*** Extracted data ***
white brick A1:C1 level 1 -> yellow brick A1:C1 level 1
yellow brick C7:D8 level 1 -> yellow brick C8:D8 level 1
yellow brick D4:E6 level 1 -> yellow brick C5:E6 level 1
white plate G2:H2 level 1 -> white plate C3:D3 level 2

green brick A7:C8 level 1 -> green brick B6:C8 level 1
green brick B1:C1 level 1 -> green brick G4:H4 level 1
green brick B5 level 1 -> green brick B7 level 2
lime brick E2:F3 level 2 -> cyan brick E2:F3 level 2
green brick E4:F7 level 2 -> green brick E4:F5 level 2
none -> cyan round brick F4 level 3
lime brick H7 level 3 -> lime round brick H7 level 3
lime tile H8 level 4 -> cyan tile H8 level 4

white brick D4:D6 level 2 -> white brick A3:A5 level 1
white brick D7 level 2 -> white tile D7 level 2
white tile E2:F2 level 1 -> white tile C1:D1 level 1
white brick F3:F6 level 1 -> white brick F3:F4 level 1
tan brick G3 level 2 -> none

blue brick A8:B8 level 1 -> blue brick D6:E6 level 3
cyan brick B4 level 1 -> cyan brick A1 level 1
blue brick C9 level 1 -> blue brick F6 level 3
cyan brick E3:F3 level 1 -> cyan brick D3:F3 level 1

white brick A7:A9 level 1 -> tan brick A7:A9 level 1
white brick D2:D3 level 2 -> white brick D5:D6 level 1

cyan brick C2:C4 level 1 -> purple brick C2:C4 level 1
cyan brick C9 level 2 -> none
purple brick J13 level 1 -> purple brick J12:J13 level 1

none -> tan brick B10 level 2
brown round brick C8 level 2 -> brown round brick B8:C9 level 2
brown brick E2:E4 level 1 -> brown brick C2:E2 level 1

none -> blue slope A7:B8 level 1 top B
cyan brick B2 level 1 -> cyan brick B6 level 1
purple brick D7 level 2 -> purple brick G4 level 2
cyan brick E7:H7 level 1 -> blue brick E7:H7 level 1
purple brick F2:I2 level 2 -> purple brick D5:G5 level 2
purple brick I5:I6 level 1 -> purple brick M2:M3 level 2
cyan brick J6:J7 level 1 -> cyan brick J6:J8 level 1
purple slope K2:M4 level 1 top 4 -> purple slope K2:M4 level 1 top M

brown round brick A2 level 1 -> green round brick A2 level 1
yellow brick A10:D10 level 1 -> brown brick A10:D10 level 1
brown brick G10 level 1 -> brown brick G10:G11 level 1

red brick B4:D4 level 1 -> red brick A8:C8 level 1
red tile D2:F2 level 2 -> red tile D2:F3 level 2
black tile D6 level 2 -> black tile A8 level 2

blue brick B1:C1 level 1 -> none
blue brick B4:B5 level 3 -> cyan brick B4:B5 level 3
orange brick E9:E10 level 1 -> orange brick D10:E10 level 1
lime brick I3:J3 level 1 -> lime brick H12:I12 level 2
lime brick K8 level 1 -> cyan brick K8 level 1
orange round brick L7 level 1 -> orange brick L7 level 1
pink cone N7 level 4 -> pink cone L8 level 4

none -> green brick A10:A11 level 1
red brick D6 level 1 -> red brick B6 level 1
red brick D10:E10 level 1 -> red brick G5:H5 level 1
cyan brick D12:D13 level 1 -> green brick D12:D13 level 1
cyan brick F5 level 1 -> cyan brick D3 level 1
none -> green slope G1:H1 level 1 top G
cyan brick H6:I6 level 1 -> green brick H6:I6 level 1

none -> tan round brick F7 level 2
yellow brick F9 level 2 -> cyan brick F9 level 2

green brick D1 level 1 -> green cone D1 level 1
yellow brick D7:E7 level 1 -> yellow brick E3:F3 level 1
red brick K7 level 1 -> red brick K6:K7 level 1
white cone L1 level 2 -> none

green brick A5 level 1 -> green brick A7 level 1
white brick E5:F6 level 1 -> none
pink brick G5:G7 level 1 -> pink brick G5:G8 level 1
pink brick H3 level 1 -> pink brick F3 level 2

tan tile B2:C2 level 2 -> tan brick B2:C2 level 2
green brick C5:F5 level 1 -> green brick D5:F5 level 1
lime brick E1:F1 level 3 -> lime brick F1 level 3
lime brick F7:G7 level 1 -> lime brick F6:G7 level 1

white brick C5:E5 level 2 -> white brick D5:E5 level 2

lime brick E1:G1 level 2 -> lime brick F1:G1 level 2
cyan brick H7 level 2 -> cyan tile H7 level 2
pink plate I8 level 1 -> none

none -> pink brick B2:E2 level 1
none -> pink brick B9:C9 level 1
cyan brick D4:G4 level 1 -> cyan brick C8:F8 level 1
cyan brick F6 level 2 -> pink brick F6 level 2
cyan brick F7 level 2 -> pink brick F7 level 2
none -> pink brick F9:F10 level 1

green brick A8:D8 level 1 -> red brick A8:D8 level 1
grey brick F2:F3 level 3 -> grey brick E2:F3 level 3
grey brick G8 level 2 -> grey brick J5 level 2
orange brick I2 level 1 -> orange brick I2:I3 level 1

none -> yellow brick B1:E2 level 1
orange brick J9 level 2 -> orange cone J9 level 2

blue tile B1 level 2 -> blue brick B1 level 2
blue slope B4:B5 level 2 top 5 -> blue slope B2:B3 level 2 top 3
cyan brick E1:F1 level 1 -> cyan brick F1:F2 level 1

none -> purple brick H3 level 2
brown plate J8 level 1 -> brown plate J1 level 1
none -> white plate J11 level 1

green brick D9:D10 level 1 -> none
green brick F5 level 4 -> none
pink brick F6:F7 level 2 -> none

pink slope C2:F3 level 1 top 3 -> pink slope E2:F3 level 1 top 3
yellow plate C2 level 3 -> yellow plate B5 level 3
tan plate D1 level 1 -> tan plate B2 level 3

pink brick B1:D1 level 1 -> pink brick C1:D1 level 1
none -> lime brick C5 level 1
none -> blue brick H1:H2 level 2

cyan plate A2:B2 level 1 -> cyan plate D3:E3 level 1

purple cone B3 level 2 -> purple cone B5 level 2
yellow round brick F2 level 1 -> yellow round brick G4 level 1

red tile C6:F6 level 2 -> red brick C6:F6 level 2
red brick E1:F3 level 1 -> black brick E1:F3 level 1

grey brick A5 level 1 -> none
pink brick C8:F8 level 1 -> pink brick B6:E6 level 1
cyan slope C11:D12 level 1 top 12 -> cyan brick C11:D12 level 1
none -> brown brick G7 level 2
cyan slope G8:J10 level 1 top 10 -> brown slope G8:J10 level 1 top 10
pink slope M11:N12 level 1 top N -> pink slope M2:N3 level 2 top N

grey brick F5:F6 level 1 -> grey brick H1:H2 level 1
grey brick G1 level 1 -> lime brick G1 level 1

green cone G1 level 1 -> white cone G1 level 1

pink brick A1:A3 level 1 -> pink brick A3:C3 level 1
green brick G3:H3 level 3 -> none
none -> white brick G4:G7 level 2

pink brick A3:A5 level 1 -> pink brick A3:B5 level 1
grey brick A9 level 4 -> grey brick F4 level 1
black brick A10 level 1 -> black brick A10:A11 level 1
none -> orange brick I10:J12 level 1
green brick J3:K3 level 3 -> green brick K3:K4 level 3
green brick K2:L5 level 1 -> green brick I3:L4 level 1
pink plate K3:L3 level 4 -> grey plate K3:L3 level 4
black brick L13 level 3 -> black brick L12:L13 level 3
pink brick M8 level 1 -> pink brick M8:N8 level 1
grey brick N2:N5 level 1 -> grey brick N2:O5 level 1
*** End of Extracted data ***
◆ Brief ◆
Give back the material above exactly as it was given.

◆ Written answer ◆
white brick A1:C1 level 1 -> yellow brick A1:C1 level 1
yellow brick C7:D8 level 1 -> yellow brick C8:D8 level 1
yellow brick D4:E6 level 1 -> yellow brick C5:E6 level 1
white plate G2:H2 level 1 -> white plate C3:D3 level 2

green brick A7:C8 level 1 -> green brick B6:C8 level 1
green brick B1:C1 level 1 -> green brick G4:H4 level 1
green brick B5 level 1 -> green brick B7 level 2
lime brick E2:F3 level 2 -> cyan brick E2:F3 level 2
green brick E4:F7 level 2 -> green brick E4:F5 level 2
none -> cyan round brick F4 level 3
lime brick H7 level 3 -> lime round brick H7 level 3
lime tile H8 level 4 -> cyan tile H8 level 4

white brick D4:D6 level 2 -> white brick A3:A5 level 1
white brick D7 level 2 -> white tile D7 level 2
white tile E2:F2 level 1 -> white tile C1:D1 level 1
white brick F3:F6 level 1 -> white brick F3:F4 level 1
tan brick G3 level 2 -> none

blue brick A8:B8 level 1 -> blue brick D6:E6 level 3
cyan brick B4 level 1 -> cyan brick A1 level 1
blue brick C9 level 1 -> blue brick F6 level 3
cyan brick E3:F3 level 1 -> cyan brick D3:F3 level 1

white brick A7:A9 level 1 -> tan brick A7:A9 level 1
white brick D2:D3 level 2 -> white brick D5:D6 level 1

cyan brick C2:C4 level 1 -> purple brick C2:C4 level 1
cyan brick C9 level 2 -> none
purple brick J13 level 1 -> purple brick J12:J13 level 1

none -> tan brick B10 level 2
brown round brick C8 level 2 -> brown round brick B8:C9 level 2
brown brick E2:E4 level 1 -> brown brick C2:E2 level 1

none -> blue slope A7:B8 level 1 top B
cyan brick B2 level 1 -> cyan brick B6 level 1
purple brick D7 level 2 -> purple brick G4 level 2
cyan brick E7:H7 level 1 -> blue brick E7:H7 level 1
purple brick F2:I2 level 2 -> purple brick D5:G5 level 2
purple brick I5:I6 level 1 -> purple brick M2:M3 level 2
cyan brick J6:J7 level 1 -> cyan brick J6:J8 level 1
purple slope K2:M4 level 1 top 4 -> purple slope K2:M4 level 1 top M

brown round brick A2 level 1 -> green round brick A2 level 1
yellow brick A10:D10 level 1 -> brown brick A10:D10 level 1
brown brick G10 level 1 -> brown brick G10:G11 level 1

red brick B4:D4 level 1 -> red brick A8:C8 level 1
red tile D2:F2 level 2 -> red tile D2:F3 level 2
black tile D6 level 2 -> black tile A8 level 2

blue brick B1:C1 level 1 -> none
blue brick B4:B5 level 3 -> cyan brick B4:B5 level 3
orange brick E9:E10 level 1 -> orange brick D10:E10 level 1
lime brick I3:J3 level 1 -> lime brick H12:I12 level 2
lime brick K8 level 1 -> cyan brick K8 level 1
orange round brick L7 level 1 -> orange brick L7 level 1
pink cone N7 level 4 -> pink cone L8 level 4

none -> green brick A10:A11 level 1
red brick D6 level 1 -> red brick B6 level 1
red brick D10:E10 level 1 -> red brick G5:H5 level 1
cyan brick D12:D13 level 1 -> green brick D12:D13 level 1
cyan brick F5 level 1 -> cyan brick D3 level 1
none -> green slope G1:H1 level 1 top G
cyan brick H6:I6 level 1 -> green brick H6:I6 level 1

none -> tan round brick F7 level 2
yellow brick F9 level 2 -> cyan brick F9 level 2

green brick D1 level 1 -> green cone D1 level 1
yellow brick D7:E7 level 1 -> yellow brick E3:F3 level 1
red brick K7 level 1 -> red brick K6:K7 level 1
white cone L1 level 2 -> none

green brick A5 level 1 -> green brick A7 level 1
white brick E5:F6 level 1 -> none
pink brick G5:G7 level 1 -> pink brick G5:G8 level 1
pink brick H3 level 1 -> pink brick F3 level 2

tan tile B2:C2 level 2 -> tan brick B2:C2 level 2
green brick C5:F5 level 1 -> green brick D5:F5 level 1
lime brick E1:F1 level 3 -> lime brick F1 level 3
lime brick F7:G7 level 1 -> lime brick F6:G7 level 1

white brick C5:E5 level 2 -> white brick D5:E5 level 2

lime brick E1:G1 level 2 -> lime brick F1:G1 level 2
cyan brick H7 level 2 -> cyan tile H7 level 2
pink plate I8 level 1 -> none

none -> pink brick B2:E2 level 1
none -> pink brick B9:C9 level 1
cyan brick D4:G4 level 1 -> cyan brick C8:F8 level 1
cyan brick F6 level 2 -> pink brick F6 level 2
cyan brick F7 level 2 -> pink brick F7 level 2
none -> pink brick F9:F10 level 1

green brick A8:D8 level 1 -> red brick A8:D8 level 1
grey brick F2:F3 level 3 -> grey brick E2:F3 level 3
grey brick G8 level 2 -> grey brick J5 level 2
orange brick I2 level 1 -> orange brick I2:I3 level 1

none -> yellow brick B1:E2 level 1
orange brick J9 level 2 -> orange cone J9 level 2

blue tile B1 level 2 -> blue brick B1 level 2
blue slope B4:B5 level 2 top 5 -> blue slope B2:B3 level 2 top 3
cyan brick E1:F1 level 1 -> cyan brick F1:F2 level 1

none -> purple brick H3 level 2
brown plate J8 level 1 -> brown plate J1 level 1
none -> white plate J11 level 1

green brick D9:D10 level 1 -> none
green brick F5 level 4 -> none
pink brick F6:F7 level 2 -> none

pink slope C2:F3 level 1 top 3 -> pink slope E2:F3 level 1 top 3
yellow plate C2 level 3 -> yellow plate B5 level 3
tan plate D1 level 1 -> tan plate B2 level 3

pink brick B1:D1 level 1 -> pink brick C1:D1 level 1
none -> lime brick C5 level 1
none -> blue brick H1:H2 level 2

cyan plate A2:B2 level 1 -> cyan plate D3:E3 level 1

purple cone B3 level 2 -> purple cone B5 level 2
yellow round brick F2 level 1 -> yellow round brick G4 level 1

red tile C6:F6 level 2 -> red brick C6:F6 level 2
red brick E1:F3 level 1 -> black brick E1:F3 level 1

grey brick A5 level 1 -> none
pink brick C8:F8 level 1 -> pink brick B6:E6 level 1
cyan slope C11:D12 level 1 top 12 -> cyan brick C11:D12 level 1
none -> brown brick G7 level 2
cyan slope G8:J10 level 1 top 10 -> brown slope G8:J10 level 1 top 10
pink slope M11:N12 level 1 top N -> pink slope M2:N3 level 2 top N

grey brick F5:F6 level 1 -> grey brick H1:H2 level 1
grey brick G1 level 1 -> lime brick G1 level 1

green cone G1 level 1 -> white cone G1 level 1

pink brick A1:A3 level 1 -> pink brick A3:C3 level 1
green brick G3:H3 level 3 -> none
none -> white brick G4:G7 level 2

pink brick A3:A5 level 1 -> pink brick A3:B5 level 1
grey brick A9 level 4 -> grey brick F4 level 1
black brick A10 level 1 -> black brick A10:A11 level 1
none -> orange brick I10:J12 level 1
green brick J3:K3 level 3 -> green brick K3:K4 level 3
green brick K2:L5 level 1 -> green brick I3:L4 level 1
pink plate K3:L3 level 4 -> grey plate K3:L3 level 4
black brick L13 level 3 -> black brick L12:L13 level 3
pink brick M8 level 1 -> pink brick M8:N8 level 1
grey brick N2:N5 level 1 -> grey brick N2:O5 level 1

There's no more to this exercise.